- Source information:
• • • • •

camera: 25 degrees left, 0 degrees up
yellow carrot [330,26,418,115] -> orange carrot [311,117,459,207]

• • • • •

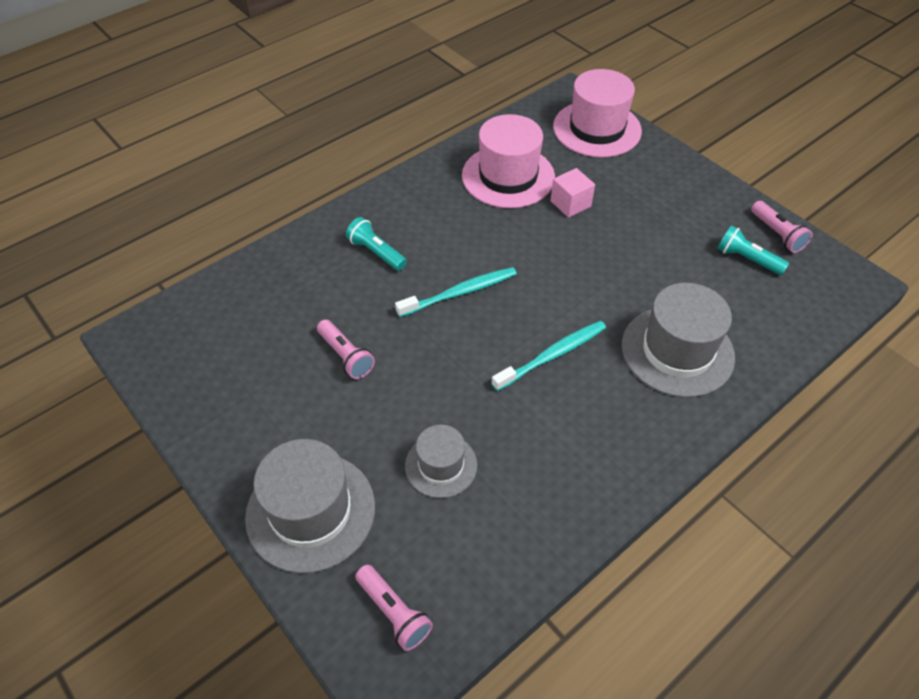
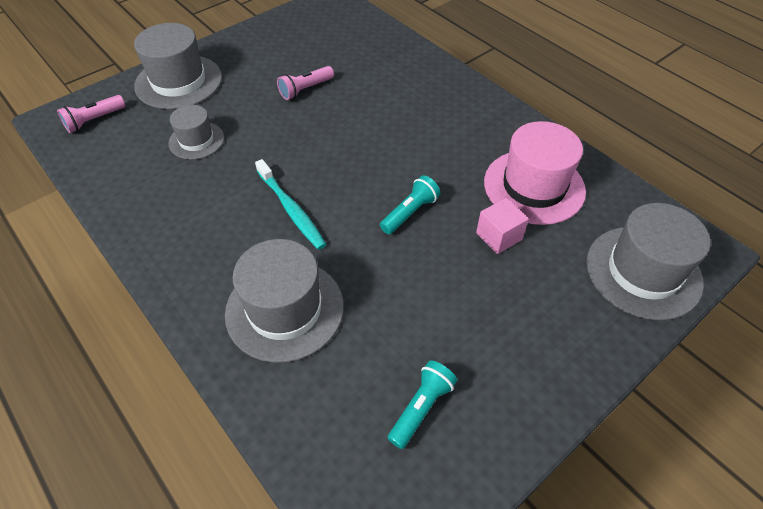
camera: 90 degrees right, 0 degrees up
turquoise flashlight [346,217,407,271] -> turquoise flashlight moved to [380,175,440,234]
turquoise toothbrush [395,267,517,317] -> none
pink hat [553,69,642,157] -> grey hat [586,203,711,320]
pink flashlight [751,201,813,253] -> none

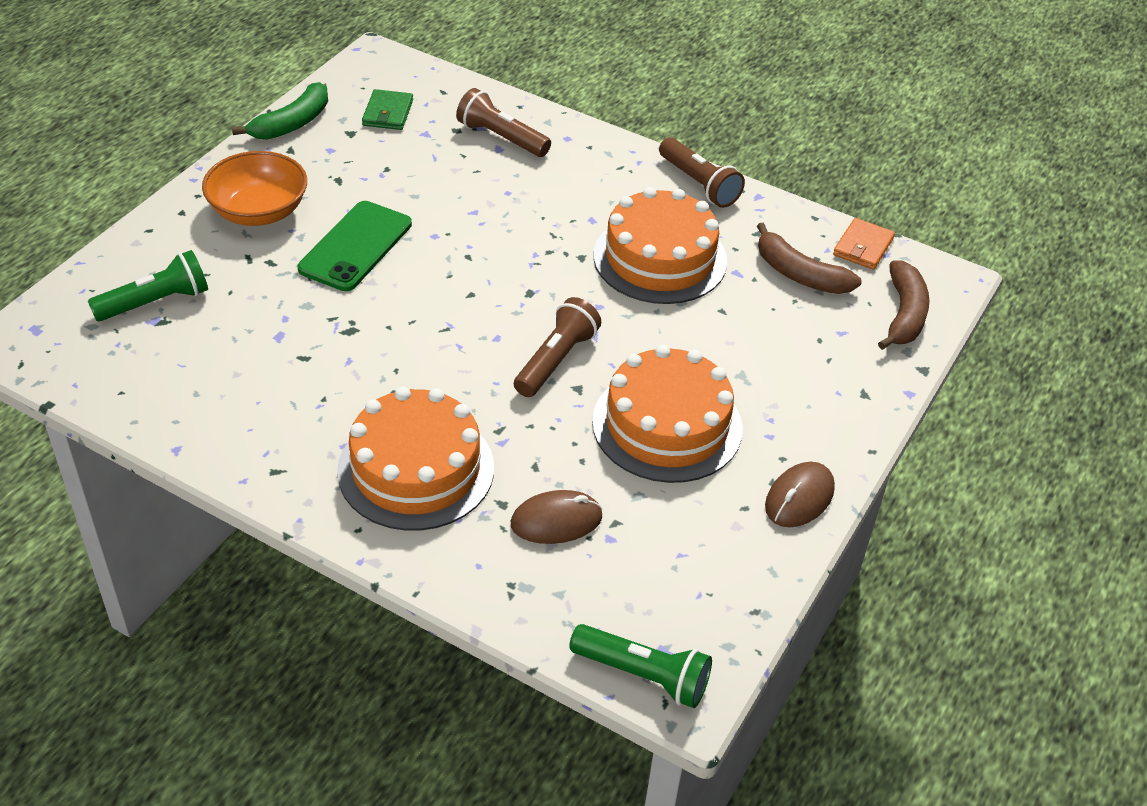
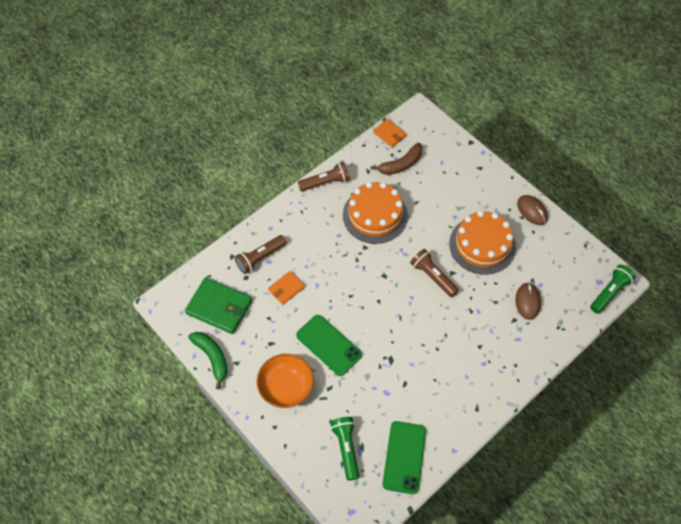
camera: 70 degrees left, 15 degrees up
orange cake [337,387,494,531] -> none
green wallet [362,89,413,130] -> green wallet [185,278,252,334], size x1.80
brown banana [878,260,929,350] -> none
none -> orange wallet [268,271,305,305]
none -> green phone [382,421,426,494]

• • • • •

- How to complete this task: Repeat the lines above exactly, beginning with the one containing "pink hat [553,69,642,157]" and finishing with the one containing "none -> green phone [382,421,426,494]". No pictures belong in the copy.

- Response to this exercise:
pink hat [553,69,642,157] -> grey hat [586,203,711,320]
pink flashlight [751,201,813,253] -> none

camera: 70 degrees left, 15 degrees up
orange cake [337,387,494,531] -> none
green wallet [362,89,413,130] -> green wallet [185,278,252,334], size x1.80
brown banana [878,260,929,350] -> none
none -> orange wallet [268,271,305,305]
none -> green phone [382,421,426,494]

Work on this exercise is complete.